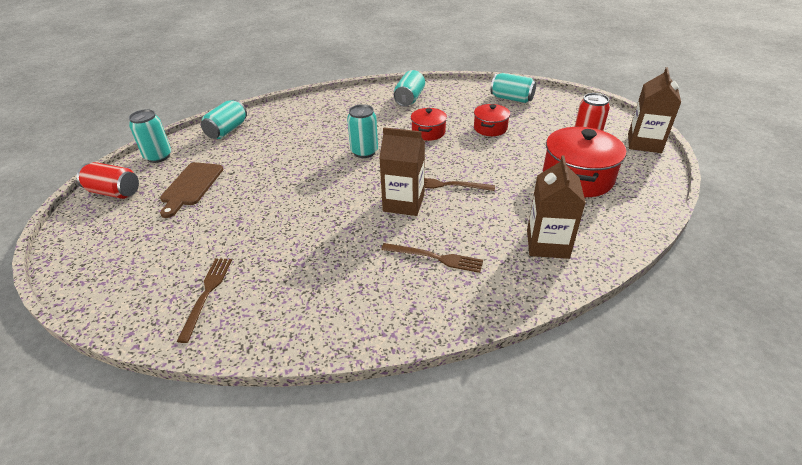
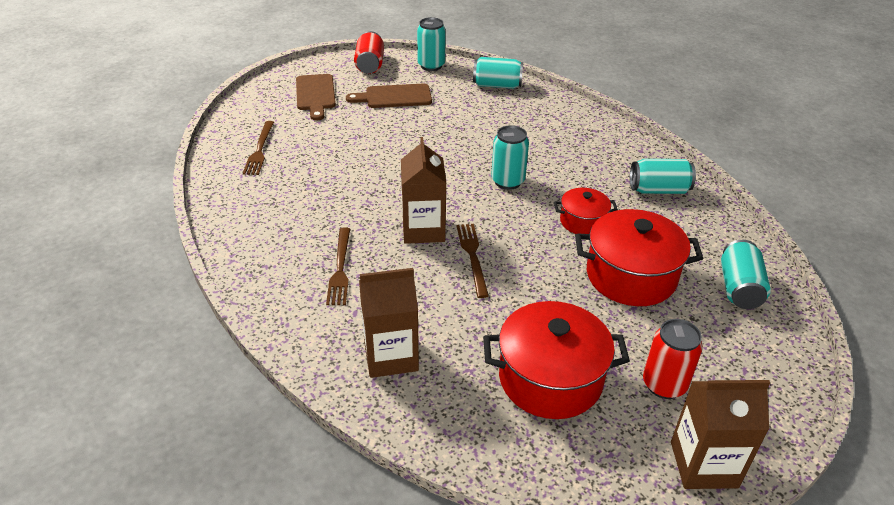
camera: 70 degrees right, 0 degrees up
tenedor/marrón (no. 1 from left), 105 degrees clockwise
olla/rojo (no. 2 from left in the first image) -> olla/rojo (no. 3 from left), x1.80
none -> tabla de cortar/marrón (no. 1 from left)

◇ ◇ ◇

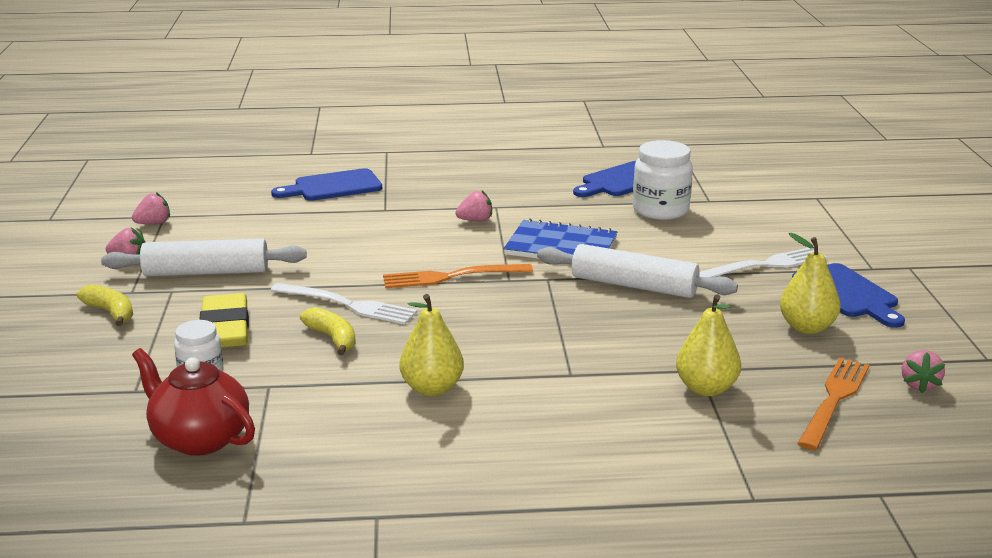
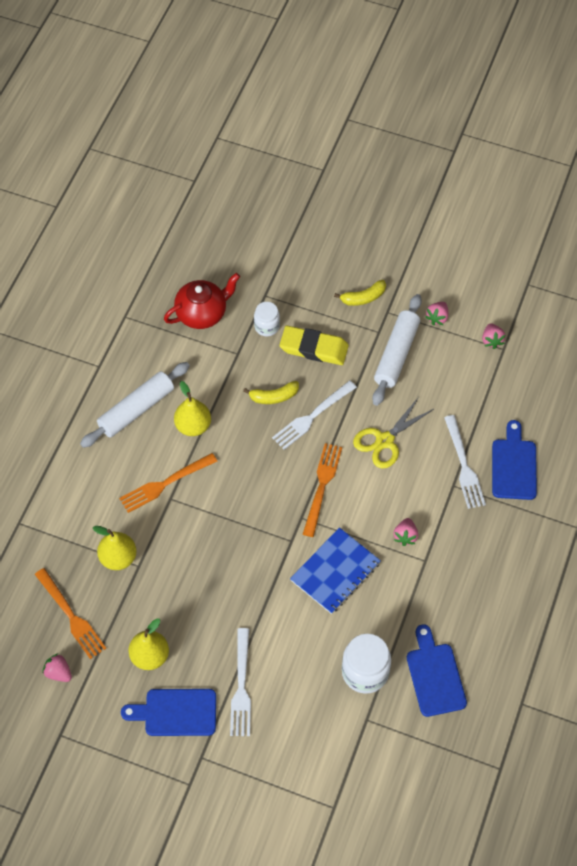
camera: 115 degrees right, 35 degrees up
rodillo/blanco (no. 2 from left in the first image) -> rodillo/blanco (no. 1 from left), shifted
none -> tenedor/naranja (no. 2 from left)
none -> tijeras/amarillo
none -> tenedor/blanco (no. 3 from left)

◇ ◇ ◇

> [PROBLEM]: The answer must be every line of the data that holds the word "degrees".

> [EXERCISE SOLUTION]:
camera: 70 degrees right, 0 degrees up
tenedor/marrón (no. 1 from left), 105 degrees clockwise
camera: 115 degrees right, 35 degrees up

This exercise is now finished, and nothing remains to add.